Exercise requirements:
Take the line containing "(559, 138) = (318, 300): purple" and every line after it to the end of the records, and copy them exactly, excluding pictures.

Data for the task:
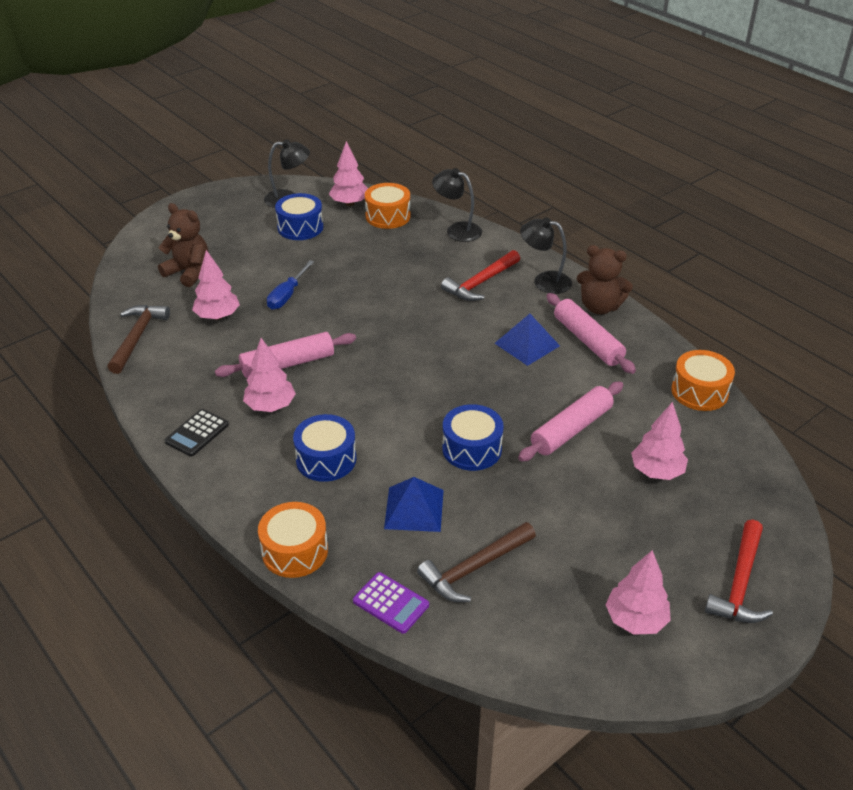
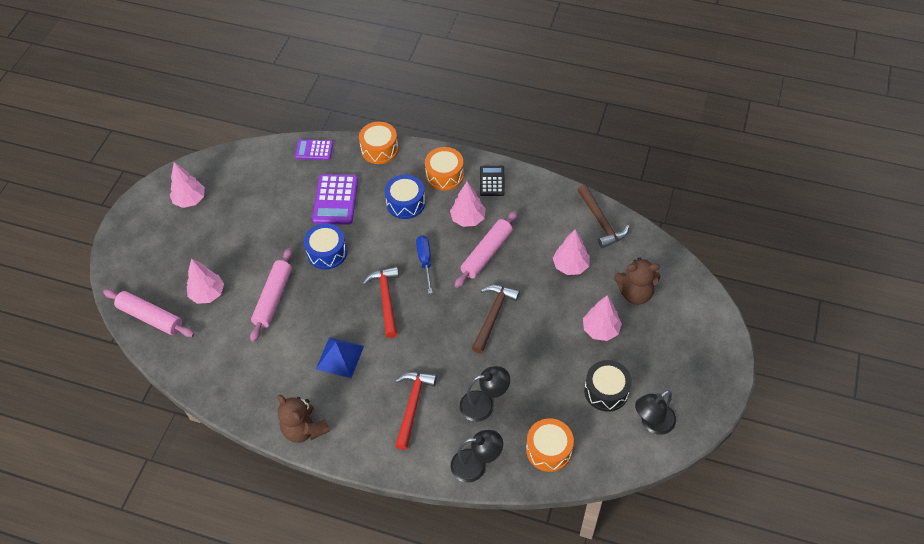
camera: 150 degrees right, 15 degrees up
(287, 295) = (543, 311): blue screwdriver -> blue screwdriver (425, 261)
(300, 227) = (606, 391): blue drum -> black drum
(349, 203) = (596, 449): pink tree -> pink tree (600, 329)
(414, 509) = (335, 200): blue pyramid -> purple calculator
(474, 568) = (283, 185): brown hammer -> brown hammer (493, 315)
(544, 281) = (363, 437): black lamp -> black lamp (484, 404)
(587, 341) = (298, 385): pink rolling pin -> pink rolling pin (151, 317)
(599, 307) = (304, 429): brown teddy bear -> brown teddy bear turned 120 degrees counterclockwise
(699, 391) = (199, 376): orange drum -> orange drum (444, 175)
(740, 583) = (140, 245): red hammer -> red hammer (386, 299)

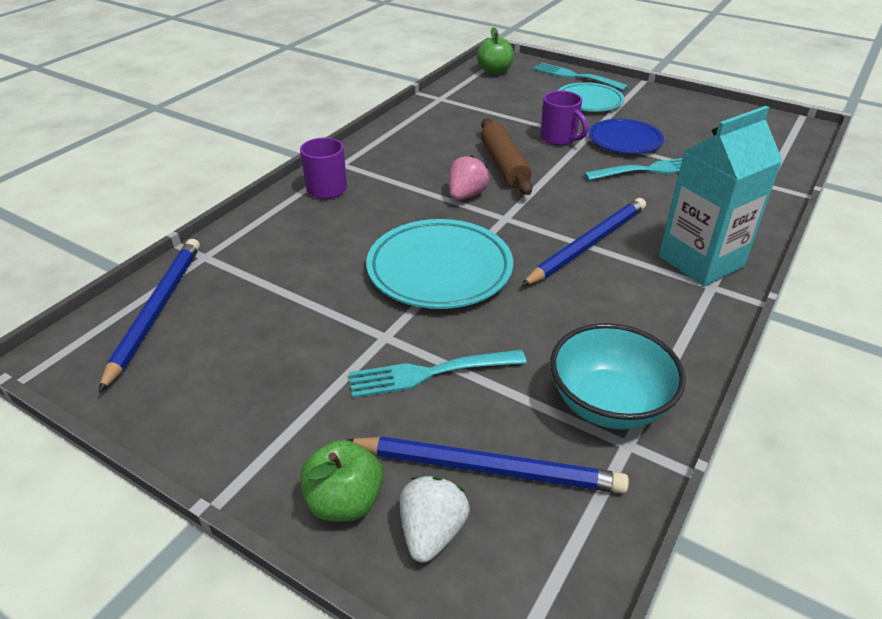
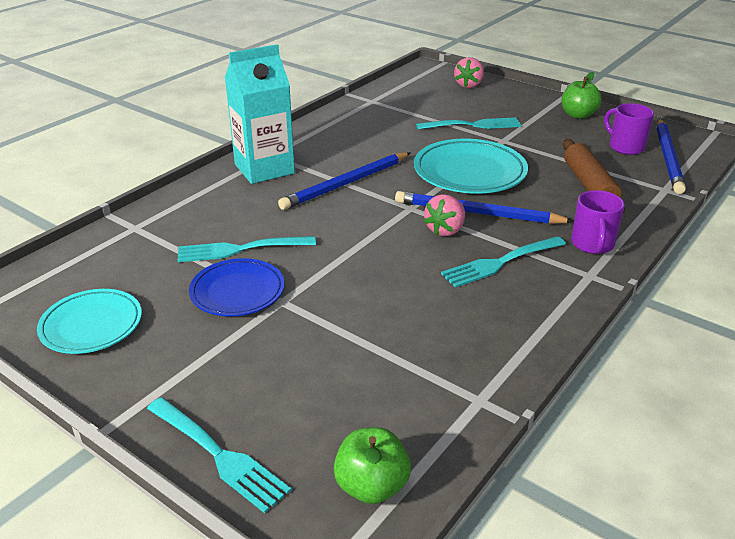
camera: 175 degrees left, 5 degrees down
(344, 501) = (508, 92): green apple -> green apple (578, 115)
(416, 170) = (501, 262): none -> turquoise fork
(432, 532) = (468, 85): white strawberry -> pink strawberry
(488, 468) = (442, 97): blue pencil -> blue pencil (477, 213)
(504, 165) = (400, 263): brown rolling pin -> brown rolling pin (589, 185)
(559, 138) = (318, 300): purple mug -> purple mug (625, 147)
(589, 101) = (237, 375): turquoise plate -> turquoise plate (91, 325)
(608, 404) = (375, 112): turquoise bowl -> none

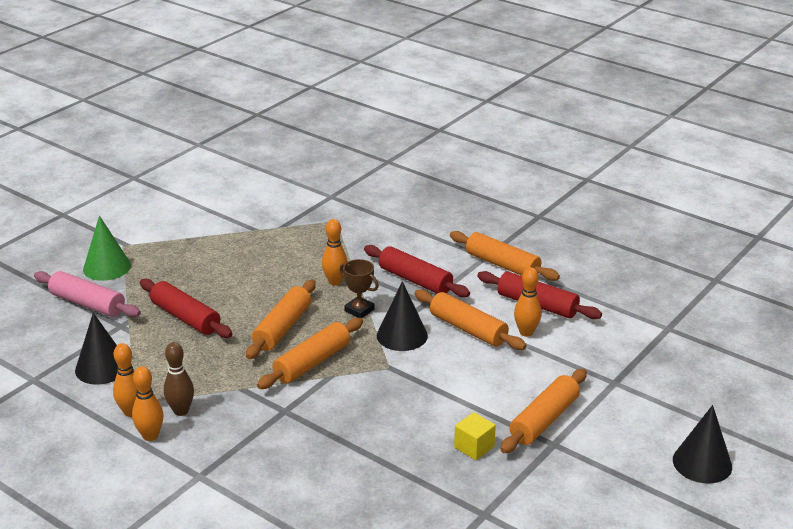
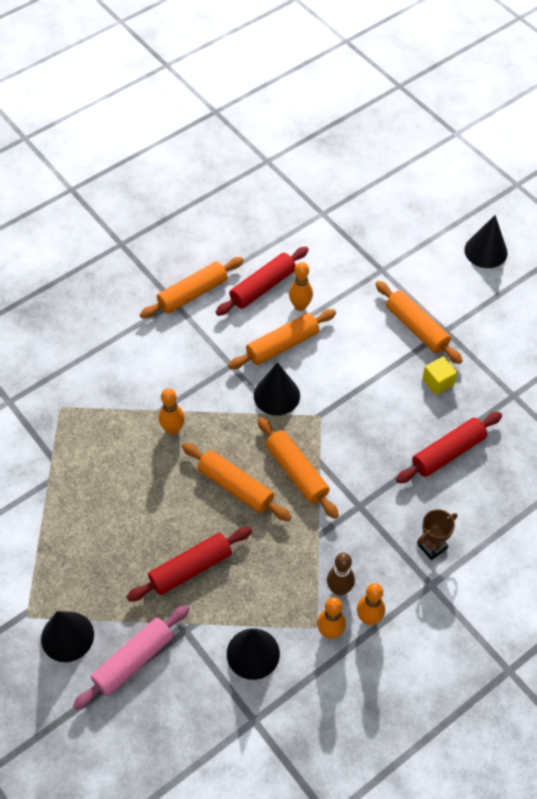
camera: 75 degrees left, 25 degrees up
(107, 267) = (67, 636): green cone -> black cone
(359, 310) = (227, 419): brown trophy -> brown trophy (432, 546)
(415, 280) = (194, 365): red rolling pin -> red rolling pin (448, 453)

Answer box:
(559, 138) = (318, 300): purple mug -> purple mug (625, 147)
(589, 101) = (237, 375): turquoise plate -> turquoise plate (91, 325)
(608, 404) = (375, 112): turquoise bowl -> none

camera: 75 degrees left, 25 degrees up
(107, 267) = (67, 636): green cone -> black cone
(359, 310) = (227, 419): brown trophy -> brown trophy (432, 546)
(415, 280) = (194, 365): red rolling pin -> red rolling pin (448, 453)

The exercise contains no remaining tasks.